+++ LISTED ENTRIES

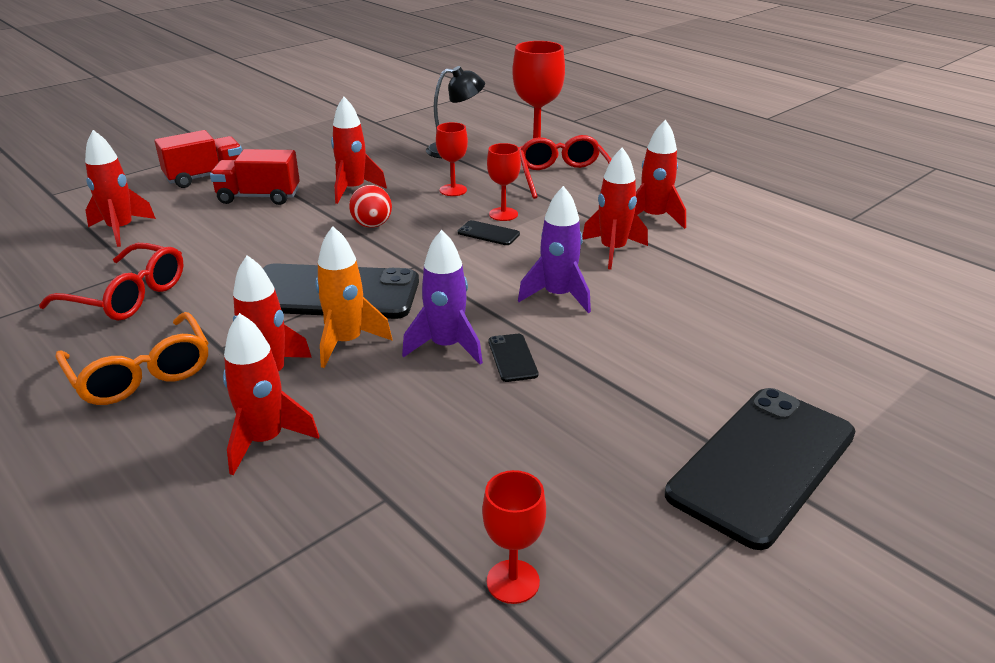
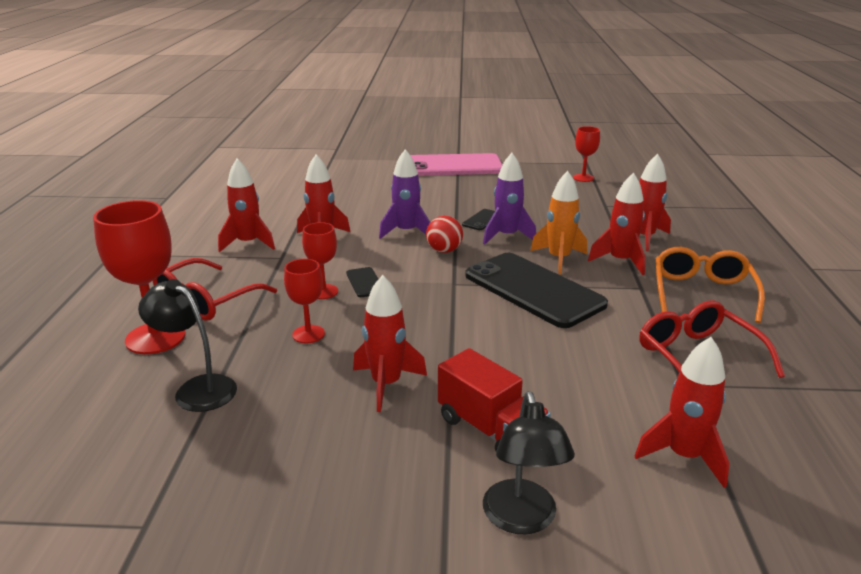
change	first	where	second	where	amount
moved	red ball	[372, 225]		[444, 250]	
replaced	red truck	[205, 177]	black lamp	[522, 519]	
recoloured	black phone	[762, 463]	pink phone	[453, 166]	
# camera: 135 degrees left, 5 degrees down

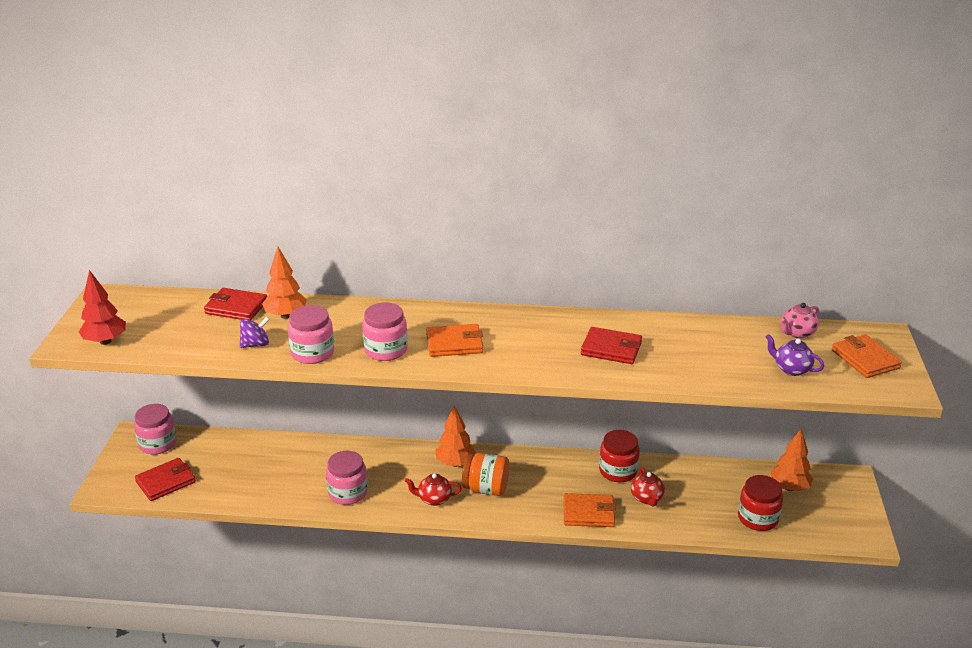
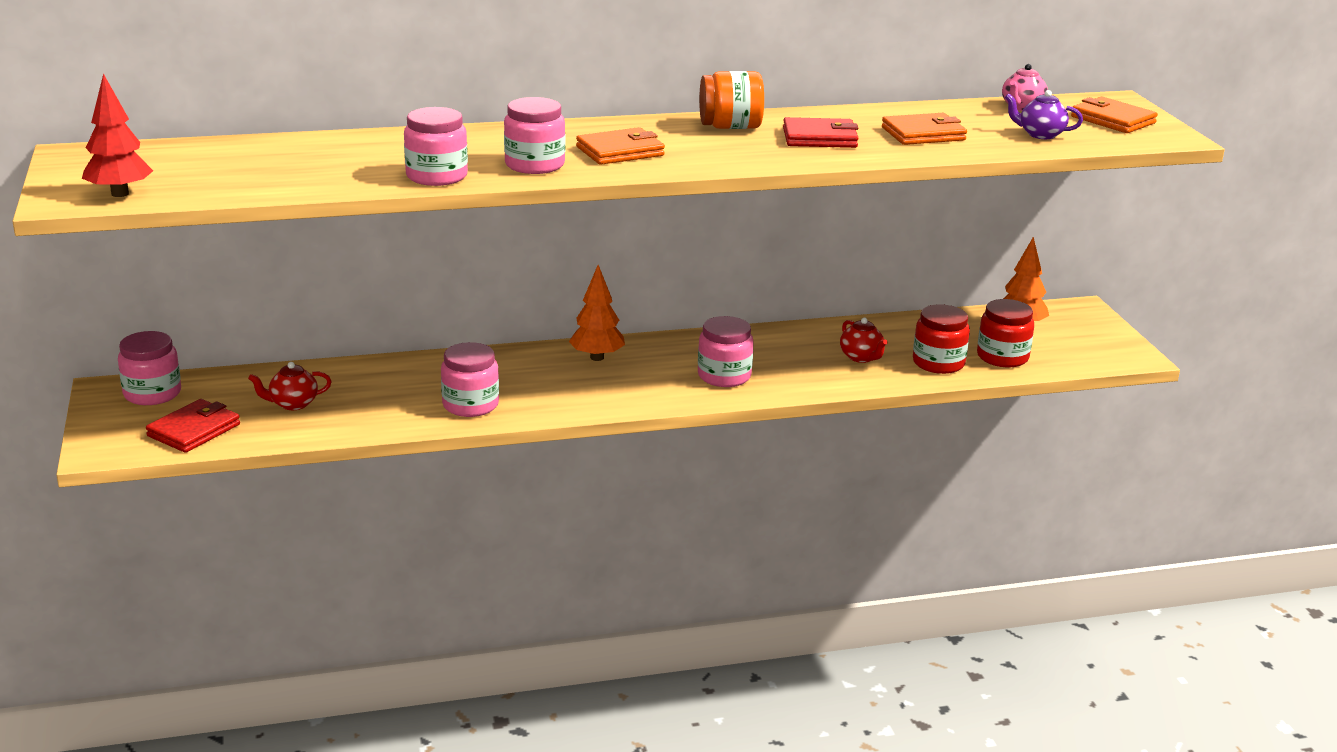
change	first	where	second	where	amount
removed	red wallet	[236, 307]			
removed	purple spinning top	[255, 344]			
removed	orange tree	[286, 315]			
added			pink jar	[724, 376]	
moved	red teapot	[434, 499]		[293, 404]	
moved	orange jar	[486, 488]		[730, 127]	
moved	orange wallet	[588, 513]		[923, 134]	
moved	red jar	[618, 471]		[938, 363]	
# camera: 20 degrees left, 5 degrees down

++++++

Your task is to repeat the records exactly. Images do not belong in the copy.

● **RESULT FOR THIS TASK**
change	first	where	second	where	amount
moved	red ball	[372, 225]		[444, 250]	
replaced	red truck	[205, 177]	black lamp	[522, 519]	
recoloured	black phone	[762, 463]	pink phone	[453, 166]	
# camera: 135 degrees left, 5 degrees down

change	first	where	second	where	amount
removed	red wallet	[236, 307]			
removed	purple spinning top	[255, 344]			
removed	orange tree	[286, 315]			
added			pink jar	[724, 376]	
moved	red teapot	[434, 499]		[293, 404]	
moved	orange jar	[486, 488]		[730, 127]	
moved	orange wallet	[588, 513]		[923, 134]	
moved	red jar	[618, 471]		[938, 363]	
# camera: 20 degrees left, 5 degrees down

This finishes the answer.